_TASK PROMPT_:
With the first line below as the start and the line containing "green pear [361,245,388,291]" as the end, copy every line between them exactly, ends included.

_STUDY MATERIAL_:
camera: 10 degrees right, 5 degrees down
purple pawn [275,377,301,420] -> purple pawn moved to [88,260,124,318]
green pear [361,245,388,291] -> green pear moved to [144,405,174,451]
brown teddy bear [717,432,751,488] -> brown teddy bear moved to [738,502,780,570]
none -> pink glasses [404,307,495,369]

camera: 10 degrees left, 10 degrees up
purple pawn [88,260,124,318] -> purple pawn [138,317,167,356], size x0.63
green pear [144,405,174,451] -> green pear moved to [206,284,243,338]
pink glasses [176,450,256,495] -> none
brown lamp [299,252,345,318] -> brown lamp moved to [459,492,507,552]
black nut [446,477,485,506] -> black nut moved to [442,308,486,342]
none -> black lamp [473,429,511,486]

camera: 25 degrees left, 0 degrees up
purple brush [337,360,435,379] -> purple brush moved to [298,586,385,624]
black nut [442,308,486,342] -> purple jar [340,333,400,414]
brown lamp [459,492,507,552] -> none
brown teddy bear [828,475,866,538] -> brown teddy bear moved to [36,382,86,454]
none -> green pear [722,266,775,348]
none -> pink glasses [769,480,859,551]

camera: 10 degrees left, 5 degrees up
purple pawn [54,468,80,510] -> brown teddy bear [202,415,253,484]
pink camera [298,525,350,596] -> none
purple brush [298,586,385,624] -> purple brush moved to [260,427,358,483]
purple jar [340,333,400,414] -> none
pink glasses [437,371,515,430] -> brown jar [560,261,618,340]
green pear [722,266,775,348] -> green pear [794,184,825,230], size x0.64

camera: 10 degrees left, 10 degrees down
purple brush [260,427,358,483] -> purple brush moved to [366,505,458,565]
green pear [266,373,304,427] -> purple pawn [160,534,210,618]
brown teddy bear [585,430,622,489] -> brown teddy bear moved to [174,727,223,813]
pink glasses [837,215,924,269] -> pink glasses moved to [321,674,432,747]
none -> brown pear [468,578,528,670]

_TASK OUTPUT_:
camera: 10 degrees right, 5 degrees down
purple pawn [275,377,301,420] -> purple pawn moved to [88,260,124,318]
green pear [361,245,388,291] -> green pear moved to [144,405,174,451]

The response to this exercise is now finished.